# WHAT THE TASK REQUIRES:
Exclude images, then output the remaining data verbatim.

Scene difference descriptions
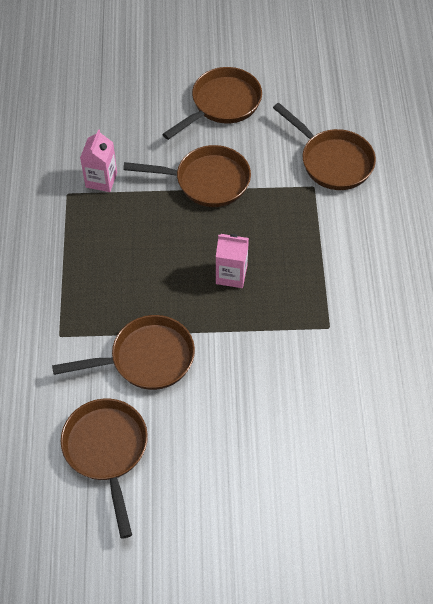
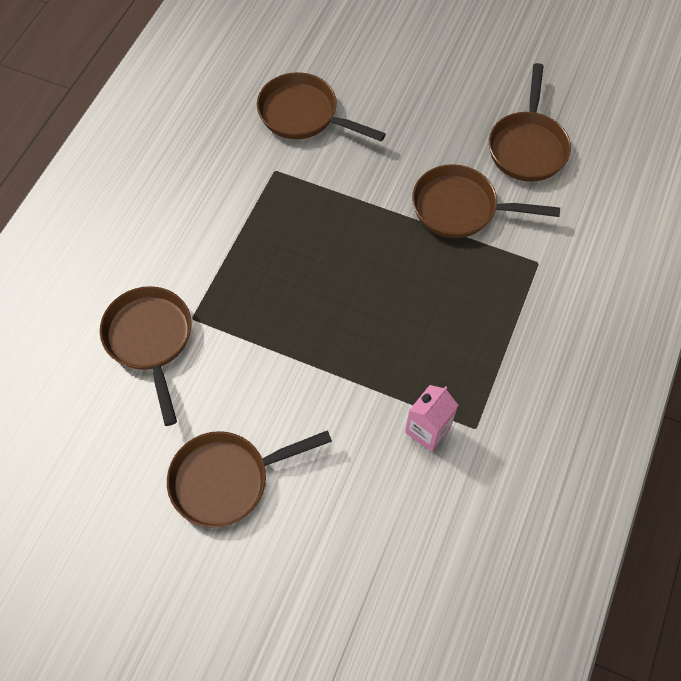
camera: 155 degrees left, 5 degrees up
brown pan [123,145,251,207] -> brown pan moved to [257,72,386,142]
pink carton [216,234,249,288] -> none

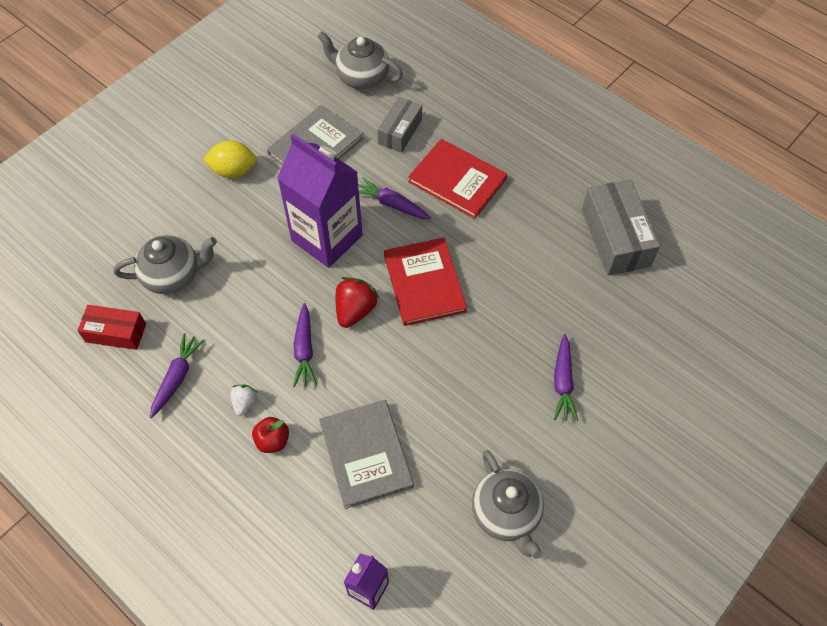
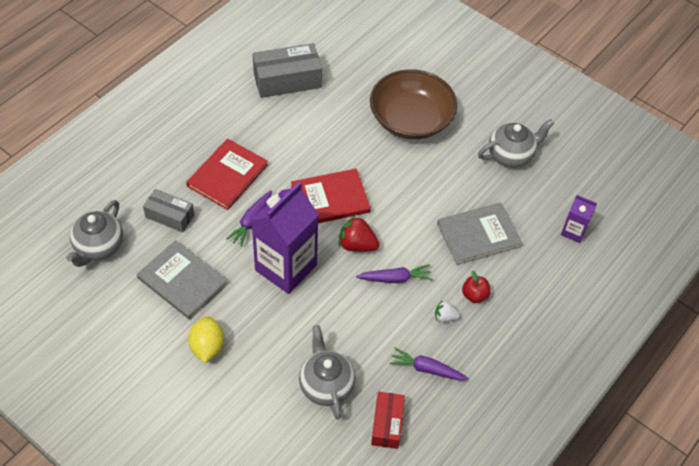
camera: 95 degrees left, 5 degrees down
purple carrot [554,334,578,421] -> brown bowl [370,69,457,139]

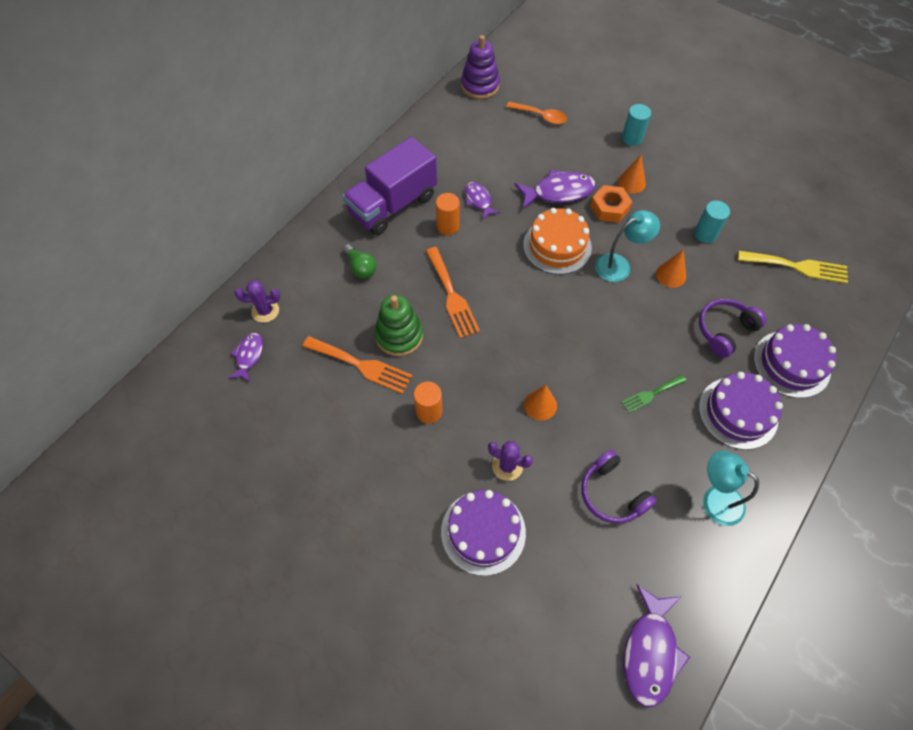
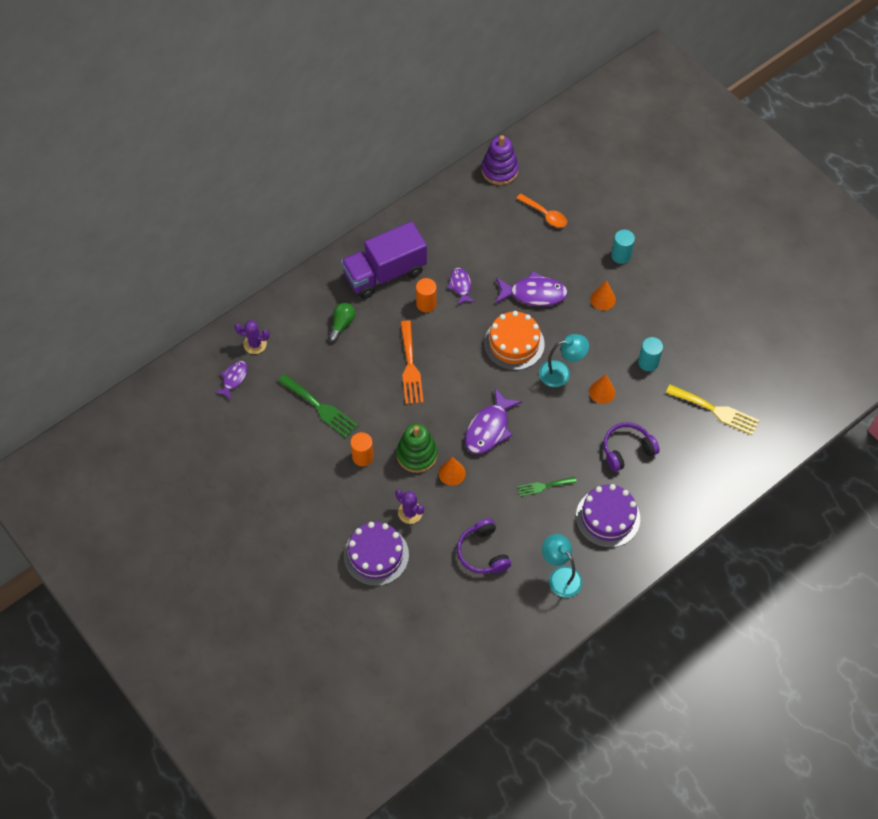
camera: 15 degrees right, 0 degrees up
orange fork [303,336,412,394] -> green fork [278,374,358,438]
green light bulb [343,244,376,279] -> green light bulb turned 135 degrees counterclockwise [329,303,355,342]
green stacking toy [375,295,423,356] -> green stacking toy moved to [396,423,438,473]
orange nut [591,185,633,223] -> none
purple fish [624,585,690,707] -> purple fish moved to [465,388,522,454]
purple cake [753,324,836,398] -> none

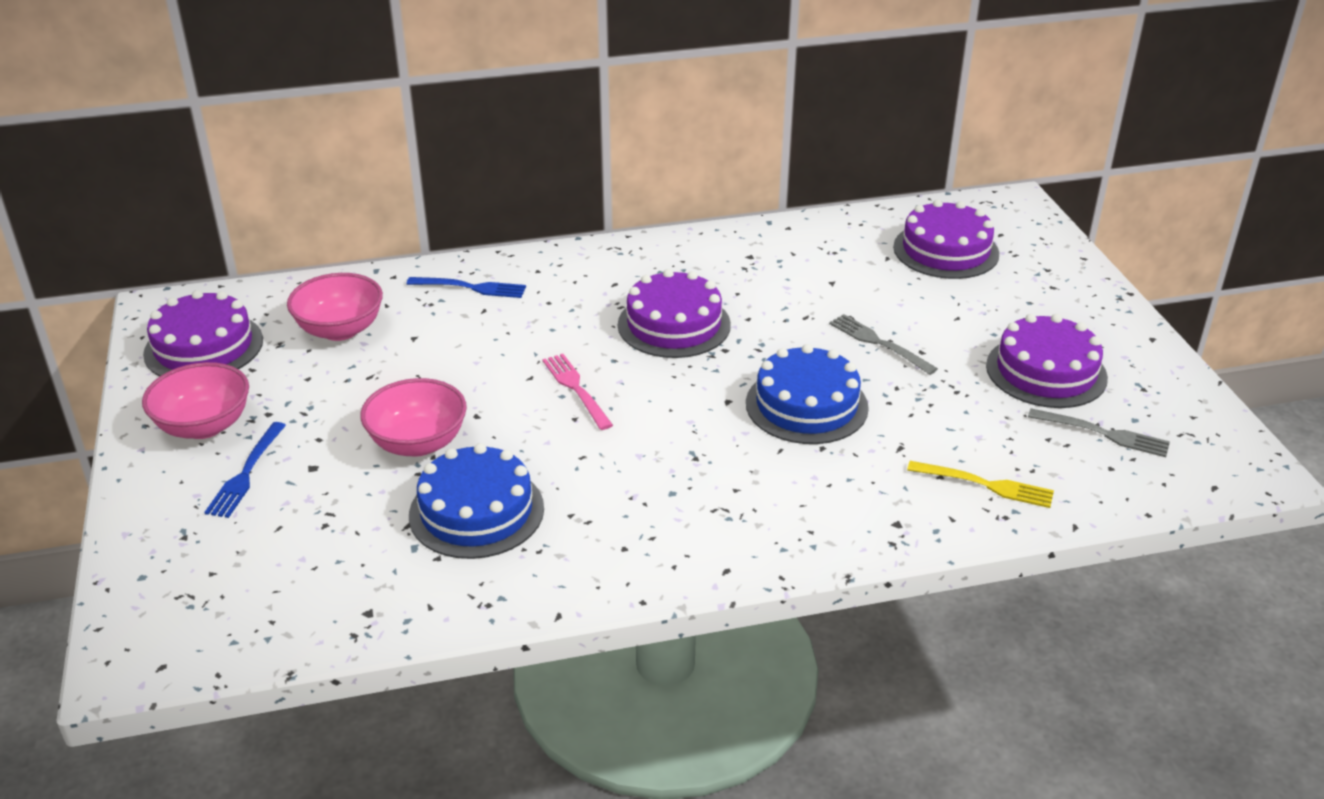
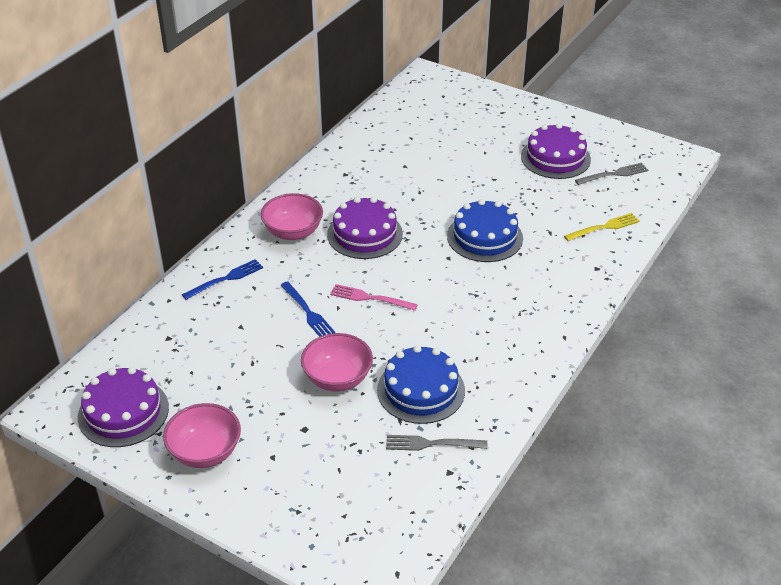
camera: 45 degrees left, 5 degrees up
blue fork [204,422,286,518] -> blue fork moved to [281,282,335,337]
pink bowl [287,273,383,341] -> pink bowl moved to [261,193,323,240]
grey fork [829,314,938,375] -> grey fork moved to [386,435,487,451]
purple cake [893,200,999,279] -> none

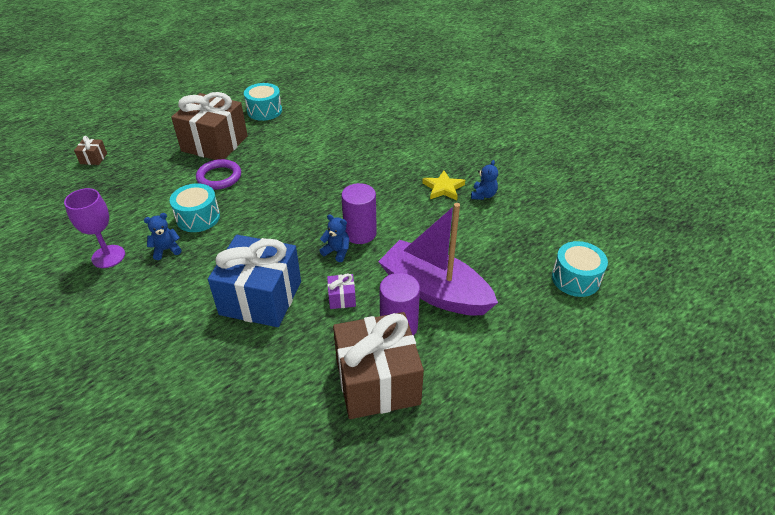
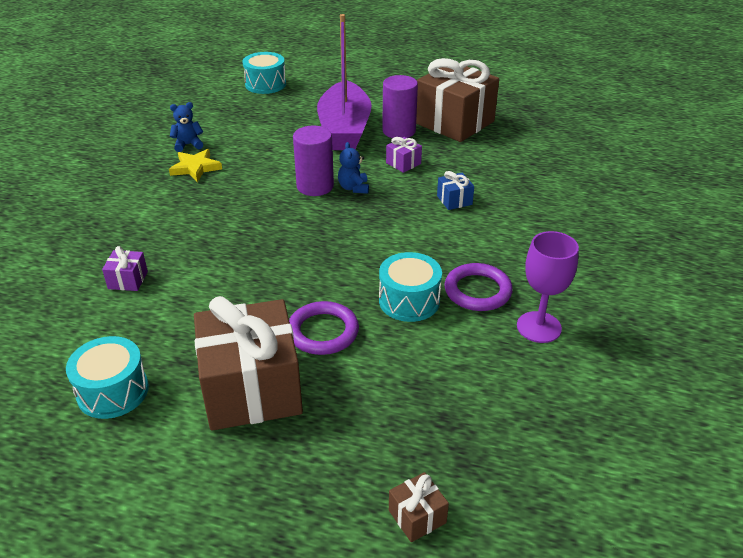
camera: 125 degrees left, 5 degrees down
blue teddy bear [144,213,182,260] -> purple ring [444,263,513,311]
blue gift [208,235,301,327] -> blue gift [437,171,474,210], size x0.41
none -> purple gift [102,246,148,291]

# ANSWER SPACE:
camera: 155 degrees left, 5 degrees up
brown pan [123,145,251,207] -> brown pan moved to [257,72,386,142]
pink carton [216,234,249,288] -> none

camera: 95 degrees left, 5 degrees down
purple carrot [554,334,578,421] -> brown bowl [370,69,457,139]

camera: 15 degrees right, 0 degrees up
orange fork [303,336,412,394] -> green fork [278,374,358,438]
green light bulb [343,244,376,279] -> green light bulb turned 135 degrees counterclockwise [329,303,355,342]
green stacking toy [375,295,423,356] -> green stacking toy moved to [396,423,438,473]
orange nut [591,185,633,223] -> none
purple fish [624,585,690,707] -> purple fish moved to [465,388,522,454]
purple cake [753,324,836,398] -> none

camera: 45 degrees left, 5 degrees up
blue fork [204,422,286,518] -> blue fork moved to [281,282,335,337]
pink bowl [287,273,383,341] -> pink bowl moved to [261,193,323,240]
grey fork [829,314,938,375] -> grey fork moved to [386,435,487,451]
purple cake [893,200,999,279] -> none

camera: 125 degrees left, 5 degrees down
blue teddy bear [144,213,182,260] -> purple ring [444,263,513,311]
blue gift [208,235,301,327] -> blue gift [437,171,474,210], size x0.41
none -> purple gift [102,246,148,291]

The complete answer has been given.